## EXERCISE DIRECTIONS
Exactly the lines from the one with "turquoise fish [316,345,451,442] -> none" through the end of the records below are needed, minus any pictures.

[Image change detection data]
***

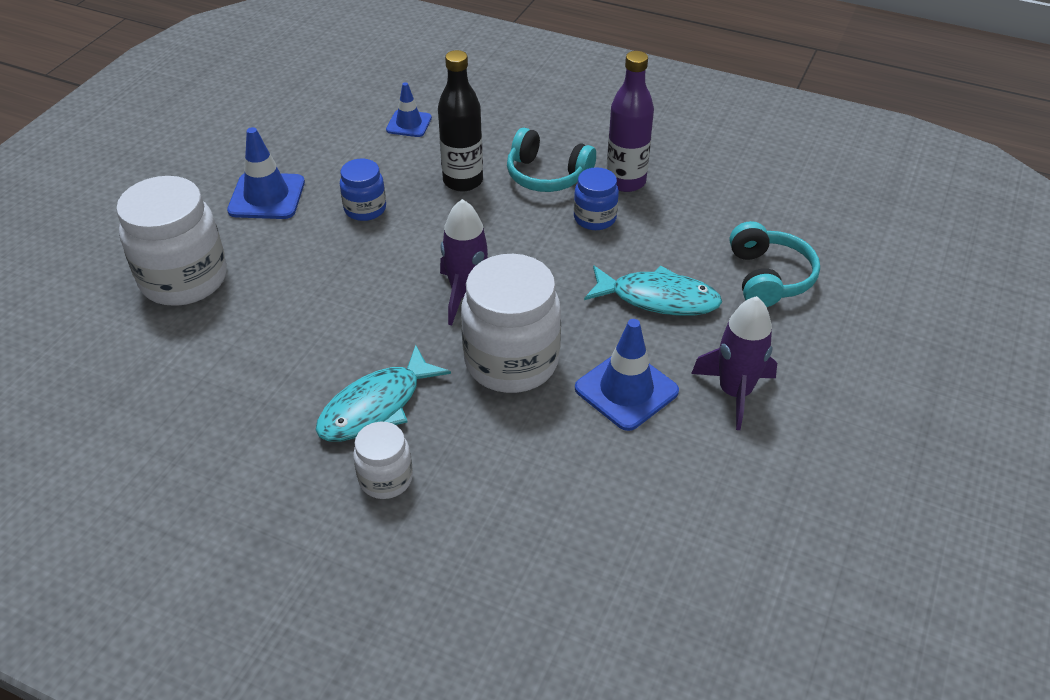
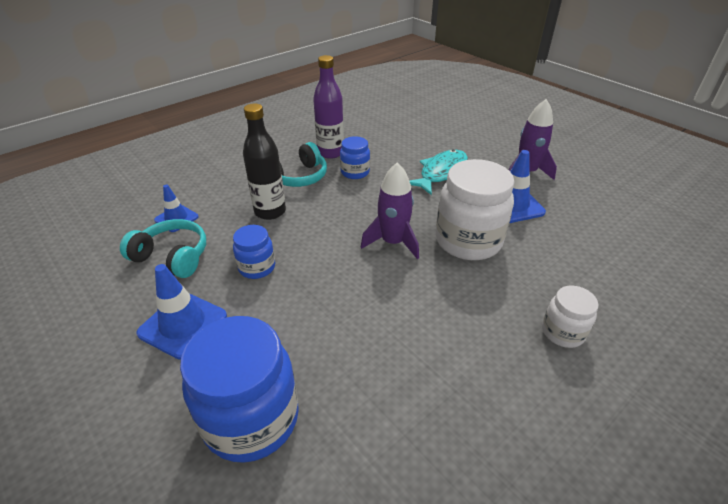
camera: 65 degrees left, 5 degrees down
white jar [116,176,227,306] -> blue jar [180,316,299,463]
turquoise fish [316,345,451,442] -> none
turquoise headphones [730,221,820,307] -> turquoise headphones moved to [120,219,206,278]

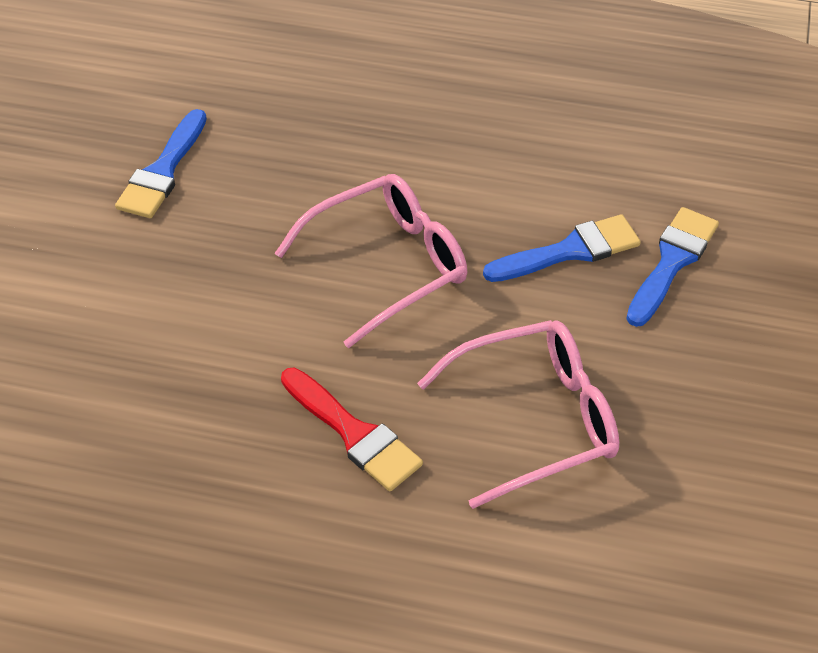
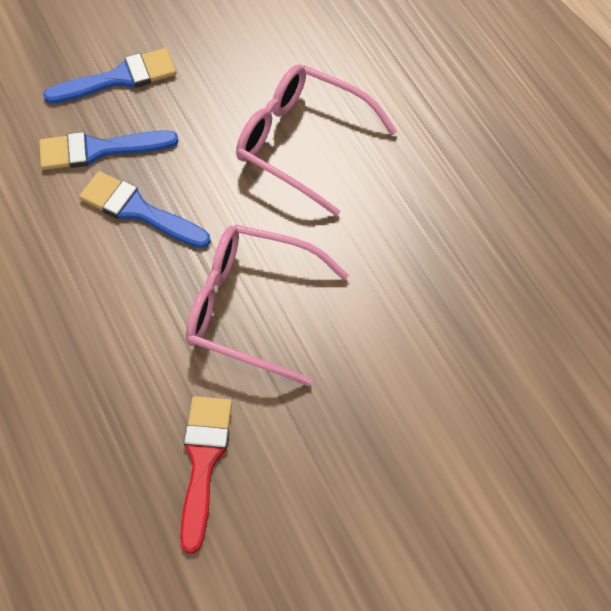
camera: 130 degrees left, 10 degrees up
blue brush [115,109,207,218] -> blue brush moved to [43,48,176,104]
red brush [281,368,423,491] -> red brush moved to [180,396,232,554]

***

## OUTPUT OF THE EXERCISE
turquoise fish [316,345,451,442] -> none
turquoise headphones [730,221,820,307] -> turquoise headphones moved to [120,219,206,278]

camera: 130 degrees left, 10 degrees up
blue brush [115,109,207,218] -> blue brush moved to [43,48,176,104]
red brush [281,368,423,491] -> red brush moved to [180,396,232,554]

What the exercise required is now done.